── Dataset records

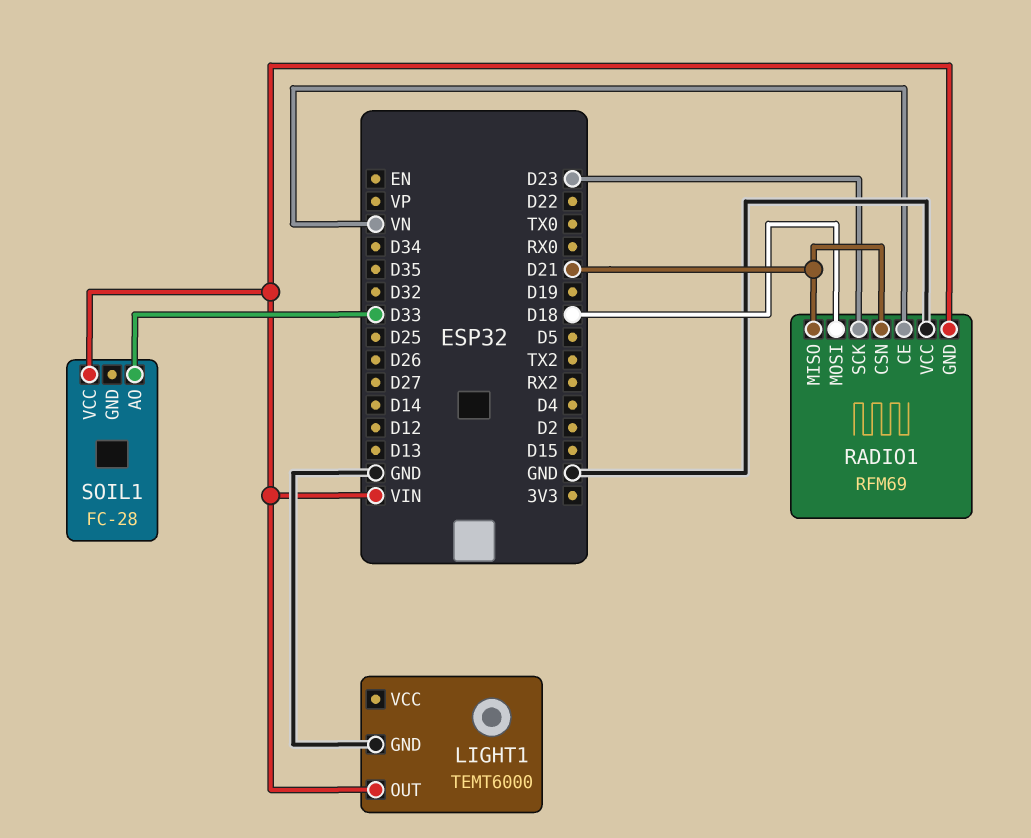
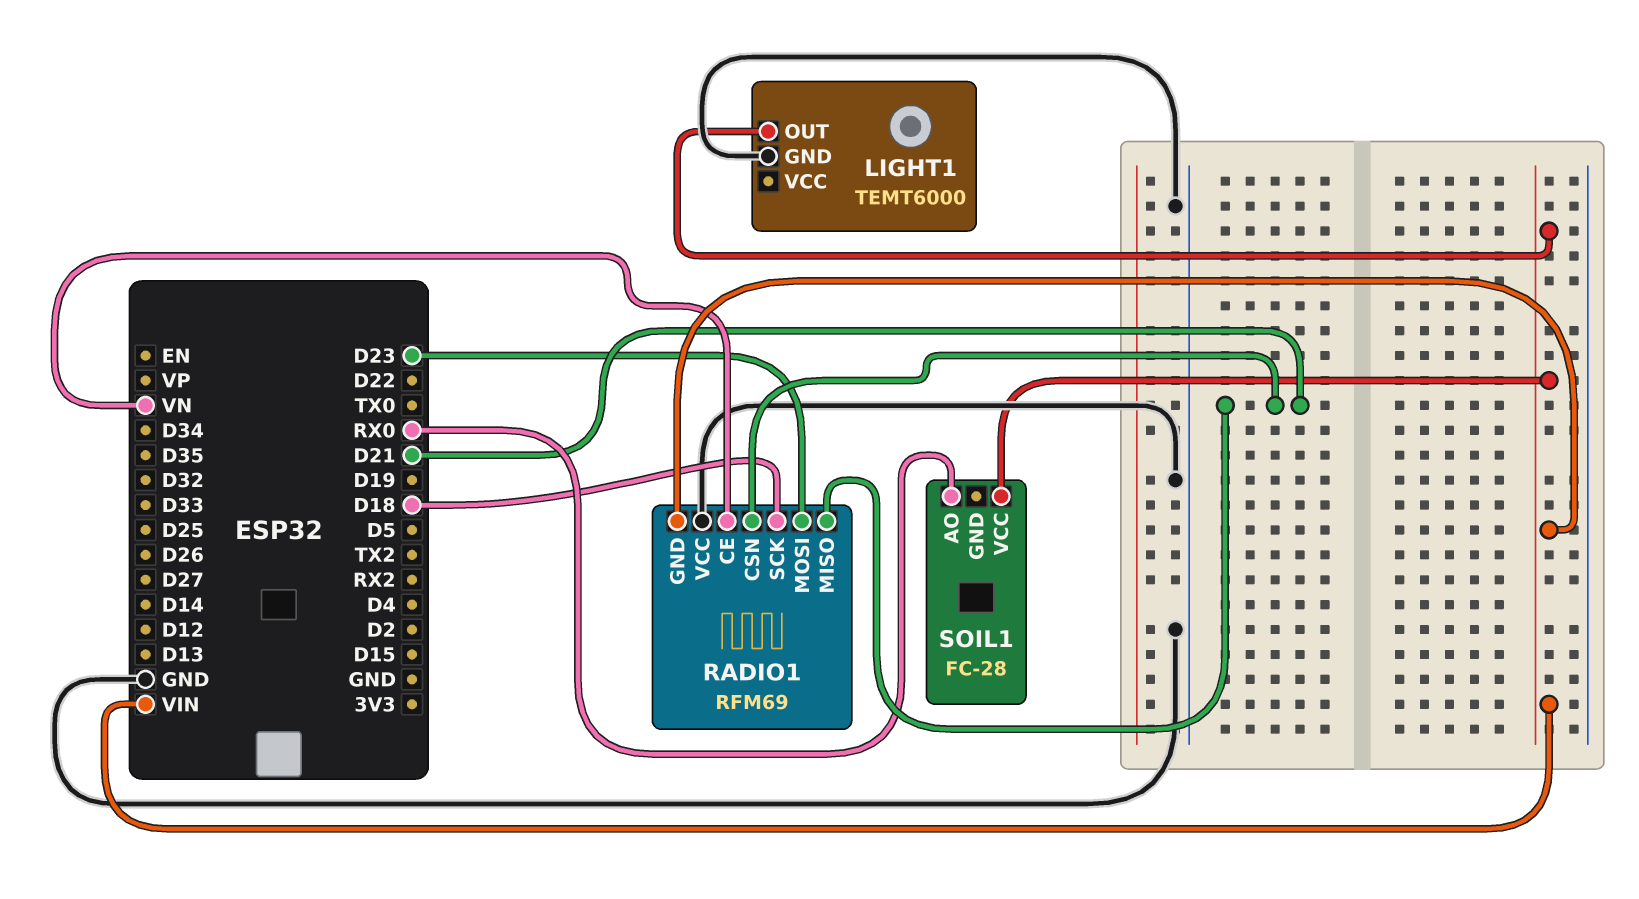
RADIO1 pin MOSI: D18 -> D23
RADIO1 pin SCK: D23 -> D18
SOIL1 pin AO: D33 -> RX0

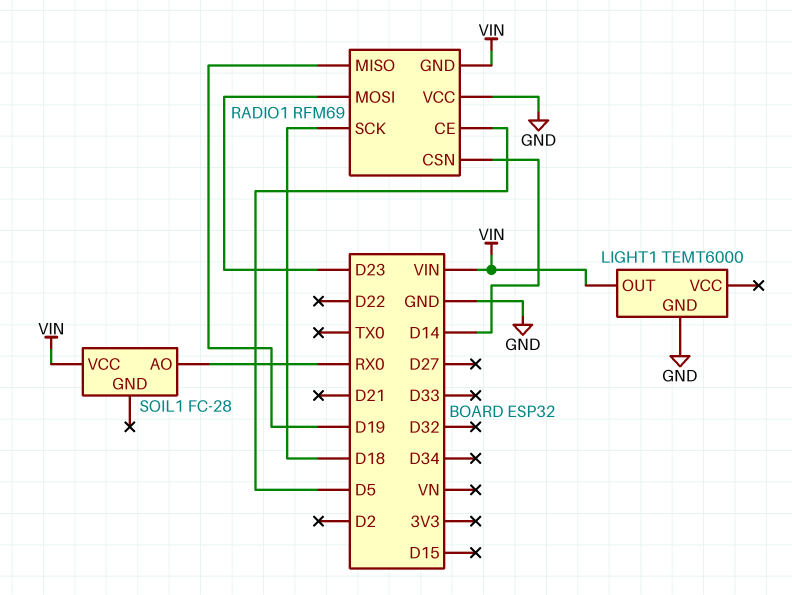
RADIO1 pin CE: VN -> D5
RADIO1 pin CSN: D21 -> D14
RADIO1 pin MISO: D21 -> D19

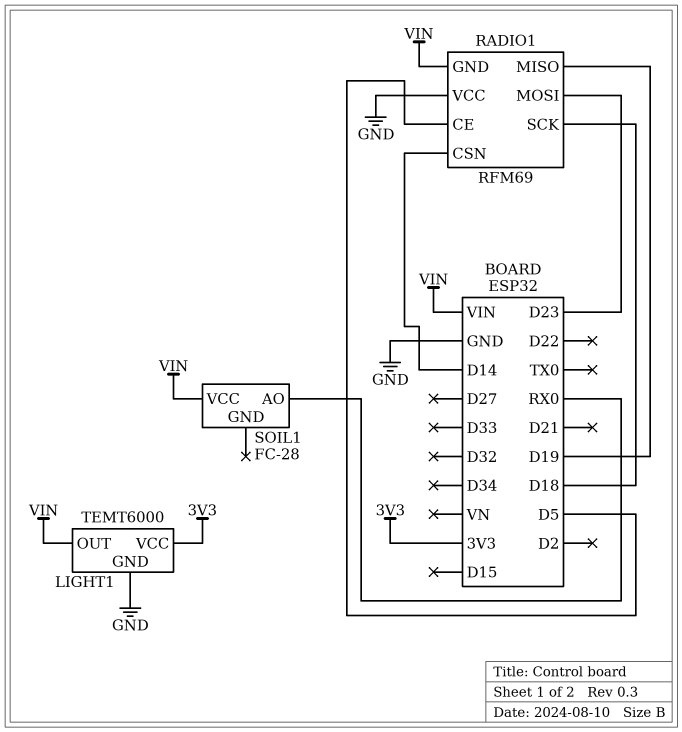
LIGHT1 pin VCC: none -> 3V3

────

What is required: Please output all of the data exactly as given, omitting any images it holds.

Solution to this problem:
RADIO1 pin MOSI: D18 -> D23
RADIO1 pin SCK: D23 -> D18
SOIL1 pin AO: D33 -> RX0

RADIO1 pin CE: VN -> D5
RADIO1 pin CSN: D21 -> D14
RADIO1 pin MISO: D21 -> D19

LIGHT1 pin VCC: none -> 3V3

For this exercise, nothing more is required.